● **EXERCISE PROMPT**
Repeat the whole listing, keeping every word and every line intact.

================

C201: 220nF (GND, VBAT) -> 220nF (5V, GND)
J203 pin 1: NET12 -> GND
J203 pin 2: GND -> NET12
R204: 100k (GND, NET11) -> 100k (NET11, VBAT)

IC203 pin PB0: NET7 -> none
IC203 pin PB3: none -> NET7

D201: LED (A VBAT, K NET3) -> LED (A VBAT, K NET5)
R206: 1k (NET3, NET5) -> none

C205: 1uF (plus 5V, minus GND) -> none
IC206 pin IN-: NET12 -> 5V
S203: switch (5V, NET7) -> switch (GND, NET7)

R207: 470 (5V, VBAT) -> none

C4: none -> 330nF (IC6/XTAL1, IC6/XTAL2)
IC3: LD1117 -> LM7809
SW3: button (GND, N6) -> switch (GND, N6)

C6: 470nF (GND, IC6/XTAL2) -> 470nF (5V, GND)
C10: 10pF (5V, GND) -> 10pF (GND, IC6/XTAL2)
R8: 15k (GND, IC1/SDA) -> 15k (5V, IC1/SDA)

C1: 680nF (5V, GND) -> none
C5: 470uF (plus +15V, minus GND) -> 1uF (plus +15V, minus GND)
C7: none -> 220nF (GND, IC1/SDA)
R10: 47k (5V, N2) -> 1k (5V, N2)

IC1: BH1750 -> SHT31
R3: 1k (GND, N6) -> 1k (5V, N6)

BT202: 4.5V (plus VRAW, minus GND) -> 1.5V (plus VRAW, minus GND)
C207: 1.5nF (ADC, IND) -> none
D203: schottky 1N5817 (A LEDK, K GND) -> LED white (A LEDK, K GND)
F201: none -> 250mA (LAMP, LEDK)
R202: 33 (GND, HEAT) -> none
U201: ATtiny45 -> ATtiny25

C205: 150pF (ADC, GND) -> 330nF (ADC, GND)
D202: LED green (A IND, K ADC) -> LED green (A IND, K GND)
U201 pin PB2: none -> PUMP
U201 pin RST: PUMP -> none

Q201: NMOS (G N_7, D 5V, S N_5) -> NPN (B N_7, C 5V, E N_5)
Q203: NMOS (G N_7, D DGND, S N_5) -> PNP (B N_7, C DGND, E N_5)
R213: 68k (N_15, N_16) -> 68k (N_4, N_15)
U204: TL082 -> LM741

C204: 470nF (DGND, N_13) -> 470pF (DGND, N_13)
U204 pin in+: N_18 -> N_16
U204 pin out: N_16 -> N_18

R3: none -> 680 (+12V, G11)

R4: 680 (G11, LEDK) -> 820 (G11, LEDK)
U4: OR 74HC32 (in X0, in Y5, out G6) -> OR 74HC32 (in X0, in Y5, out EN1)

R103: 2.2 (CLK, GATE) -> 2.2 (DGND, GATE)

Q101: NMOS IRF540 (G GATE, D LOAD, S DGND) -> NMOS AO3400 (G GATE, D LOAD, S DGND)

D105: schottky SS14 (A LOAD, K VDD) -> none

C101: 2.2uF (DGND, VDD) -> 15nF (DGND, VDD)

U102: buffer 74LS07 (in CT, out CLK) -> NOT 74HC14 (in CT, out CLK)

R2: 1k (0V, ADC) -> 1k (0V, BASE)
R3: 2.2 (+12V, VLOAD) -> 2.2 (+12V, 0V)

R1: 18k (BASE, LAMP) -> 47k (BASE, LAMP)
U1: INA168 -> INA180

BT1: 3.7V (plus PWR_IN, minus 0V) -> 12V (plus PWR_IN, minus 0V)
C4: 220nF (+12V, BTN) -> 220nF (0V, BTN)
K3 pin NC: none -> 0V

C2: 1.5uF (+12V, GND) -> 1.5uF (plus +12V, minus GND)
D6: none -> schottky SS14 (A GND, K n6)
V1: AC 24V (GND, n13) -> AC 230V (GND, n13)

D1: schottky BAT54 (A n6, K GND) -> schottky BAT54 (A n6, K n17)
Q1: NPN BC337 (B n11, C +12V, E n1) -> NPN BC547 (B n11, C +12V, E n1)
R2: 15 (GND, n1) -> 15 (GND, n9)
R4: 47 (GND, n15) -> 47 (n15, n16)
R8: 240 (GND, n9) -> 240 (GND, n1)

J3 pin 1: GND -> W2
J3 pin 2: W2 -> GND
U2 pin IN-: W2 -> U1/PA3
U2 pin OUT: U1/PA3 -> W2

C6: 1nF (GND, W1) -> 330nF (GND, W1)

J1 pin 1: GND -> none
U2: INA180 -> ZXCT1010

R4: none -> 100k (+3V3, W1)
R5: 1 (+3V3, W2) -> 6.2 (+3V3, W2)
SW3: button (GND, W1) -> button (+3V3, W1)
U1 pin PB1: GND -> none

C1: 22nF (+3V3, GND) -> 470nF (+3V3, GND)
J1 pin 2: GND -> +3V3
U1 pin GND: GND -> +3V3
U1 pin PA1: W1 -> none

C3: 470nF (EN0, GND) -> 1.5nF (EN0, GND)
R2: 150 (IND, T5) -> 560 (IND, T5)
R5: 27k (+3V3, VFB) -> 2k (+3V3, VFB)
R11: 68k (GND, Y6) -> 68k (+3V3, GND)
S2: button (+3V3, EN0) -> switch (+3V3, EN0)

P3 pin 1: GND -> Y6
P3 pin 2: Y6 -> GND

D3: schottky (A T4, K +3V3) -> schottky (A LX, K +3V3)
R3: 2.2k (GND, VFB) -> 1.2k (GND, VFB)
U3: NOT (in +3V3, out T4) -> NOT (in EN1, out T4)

================

● **REPLY**
C201: 220nF (GND, VBAT) -> 220nF (5V, GND)
J203 pin 1: NET12 -> GND
J203 pin 2: GND -> NET12
R204: 100k (GND, NET11) -> 100k (NET11, VBAT)

IC203 pin PB0: NET7 -> none
IC203 pin PB3: none -> NET7

D201: LED (A VBAT, K NET3) -> LED (A VBAT, K NET5)
R206: 1k (NET3, NET5) -> none

C205: 1uF (plus 5V, minus GND) -> none
IC206 pin IN-: NET12 -> 5V
S203: switch (5V, NET7) -> switch (GND, NET7)

R207: 470 (5V, VBAT) -> none

C4: none -> 330nF (IC6/XTAL1, IC6/XTAL2)
IC3: LD1117 -> LM7809
SW3: button (GND, N6) -> switch (GND, N6)

C6: 470nF (GND, IC6/XTAL2) -> 470nF (5V, GND)
C10: 10pF (5V, GND) -> 10pF (GND, IC6/XTAL2)
R8: 15k (GND, IC1/SDA) -> 15k (5V, IC1/SDA)

C1: 680nF (5V, GND) -> none
C5: 470uF (plus +15V, minus GND) -> 1uF (plus +15V, minus GND)
C7: none -> 220nF (GND, IC1/SDA)
R10: 47k (5V, N2) -> 1k (5V, N2)

IC1: BH1750 -> SHT31
R3: 1k (GND, N6) -> 1k (5V, N6)

BT202: 4.5V (plus VRAW, minus GND) -> 1.5V (plus VRAW, minus GND)
C207: 1.5nF (ADC, IND) -> none
D203: schottky 1N5817 (A LEDK, K GND) -> LED white (A LEDK, K GND)
F201: none -> 250mA (LAMP, LEDK)
R202: 33 (GND, HEAT) -> none
U201: ATtiny45 -> ATtiny25

C205: 150pF (ADC, GND) -> 330nF (ADC, GND)
D202: LED green (A IND, K ADC) -> LED green (A IND, K GND)
U201 pin PB2: none -> PUMP
U201 pin RST: PUMP -> none

Q201: NMOS (G N_7, D 5V, S N_5) -> NPN (B N_7, C 5V, E N_5)
Q203: NMOS (G N_7, D DGND, S N_5) -> PNP (B N_7, C DGND, E N_5)
R213: 68k (N_15, N_16) -> 68k (N_4, N_15)
U204: TL082 -> LM741

C204: 470nF (DGND, N_13) -> 470pF (DGND, N_13)
U204 pin in+: N_18 -> N_16
U204 pin out: N_16 -> N_18

R3: none -> 680 (+12V, G11)

R4: 680 (G11, LEDK) -> 820 (G11, LEDK)
U4: OR 74HC32 (in X0, in Y5, out G6) -> OR 74HC32 (in X0, in Y5, out EN1)

R103: 2.2 (CLK, GATE) -> 2.2 (DGND, GATE)

Q101: NMOS IRF540 (G GATE, D LOAD, S DGND) -> NMOS AO3400 (G GATE, D LOAD, S DGND)

D105: schottky SS14 (A LOAD, K VDD) -> none

C101: 2.2uF (DGND, VDD) -> 15nF (DGND, VDD)

U102: buffer 74LS07 (in CT, out CLK) -> NOT 74HC14 (in CT, out CLK)

R2: 1k (0V, ADC) -> 1k (0V, BASE)
R3: 2.2 (+12V, VLOAD) -> 2.2 (+12V, 0V)

R1: 18k (BASE, LAMP) -> 47k (BASE, LAMP)
U1: INA168 -> INA180

BT1: 3.7V (plus PWR_IN, minus 0V) -> 12V (plus PWR_IN, minus 0V)
C4: 220nF (+12V, BTN) -> 220nF (0V, BTN)
K3 pin NC: none -> 0V

C2: 1.5uF (+12V, GND) -> 1.5uF (plus +12V, minus GND)
D6: none -> schottky SS14 (A GND, K n6)
V1: AC 24V (GND, n13) -> AC 230V (GND, n13)

D1: schottky BAT54 (A n6, K GND) -> schottky BAT54 (A n6, K n17)
Q1: NPN BC337 (B n11, C +12V, E n1) -> NPN BC547 (B n11, C +12V, E n1)
R2: 15 (GND, n1) -> 15 (GND, n9)
R4: 47 (GND, n15) -> 47 (n15, n16)
R8: 240 (GND, n9) -> 240 (GND, n1)

J3 pin 1: GND -> W2
J3 pin 2: W2 -> GND
U2 pin IN-: W2 -> U1/PA3
U2 pin OUT: U1/PA3 -> W2

C6: 1nF (GND, W1) -> 330nF (GND, W1)

J1 pin 1: GND -> none
U2: INA180 -> ZXCT1010

R4: none -> 100k (+3V3, W1)
R5: 1 (+3V3, W2) -> 6.2 (+3V3, W2)
SW3: button (GND, W1) -> button (+3V3, W1)
U1 pin PB1: GND -> none

C1: 22nF (+3V3, GND) -> 470nF (+3V3, GND)
J1 pin 2: GND -> +3V3
U1 pin GND: GND -> +3V3
U1 pin PA1: W1 -> none

C3: 470nF (EN0, GND) -> 1.5nF (EN0, GND)
R2: 150 (IND, T5) -> 560 (IND, T5)
R5: 27k (+3V3, VFB) -> 2k (+3V3, VFB)
R11: 68k (GND, Y6) -> 68k (+3V3, GND)
S2: button (+3V3, EN0) -> switch (+3V3, EN0)

P3 pin 1: GND -> Y6
P3 pin 2: Y6 -> GND

D3: schottky (A T4, K +3V3) -> schottky (A LX, K +3V3)
R3: 2.2k (GND, VFB) -> 1.2k (GND, VFB)
U3: NOT (in +3V3, out T4) -> NOT (in EN1, out T4)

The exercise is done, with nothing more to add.